(Supplied data)
• • • •

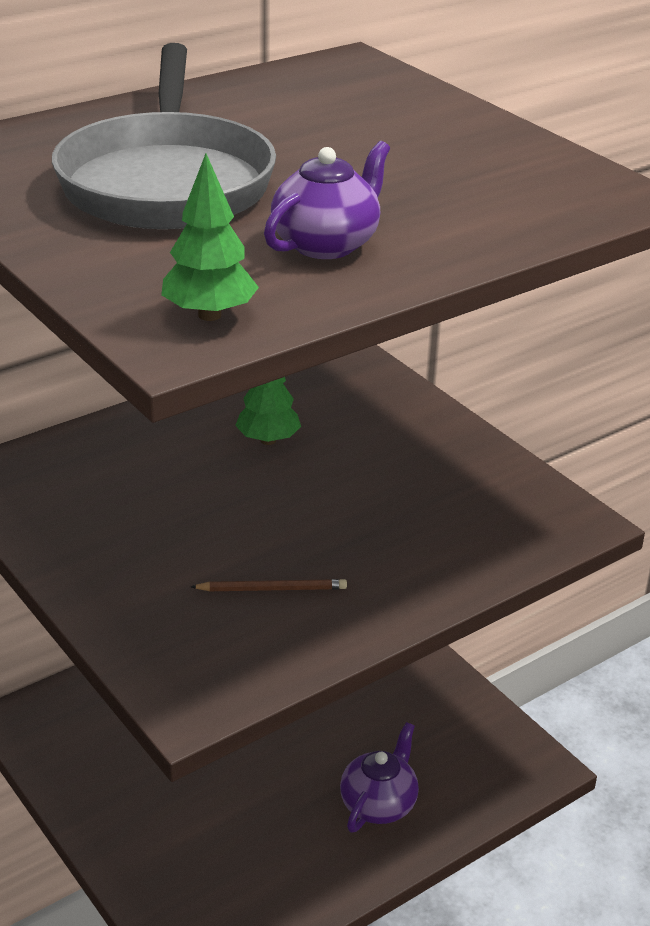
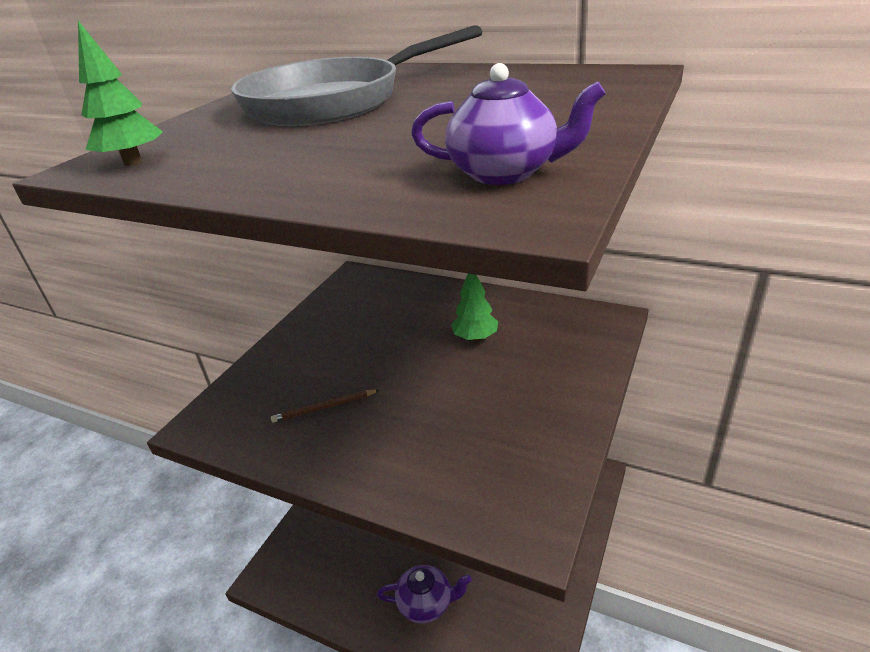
camera: 65 degrees right, 0 degrees up
(272, 589) = (324, 408): brown pencil -> brown pencil turned 105 degrees clockwise
(326, 244) = (276, 155): purple teapot -> purple teapot (505, 173)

• • • •

(Required action) Retype all the data exactly. Omit pictures.

(Exercise answer)
camera: 65 degrees right, 0 degrees up
(272, 589) = (324, 408): brown pencil -> brown pencil turned 105 degrees clockwise
(326, 244) = (276, 155): purple teapot -> purple teapot (505, 173)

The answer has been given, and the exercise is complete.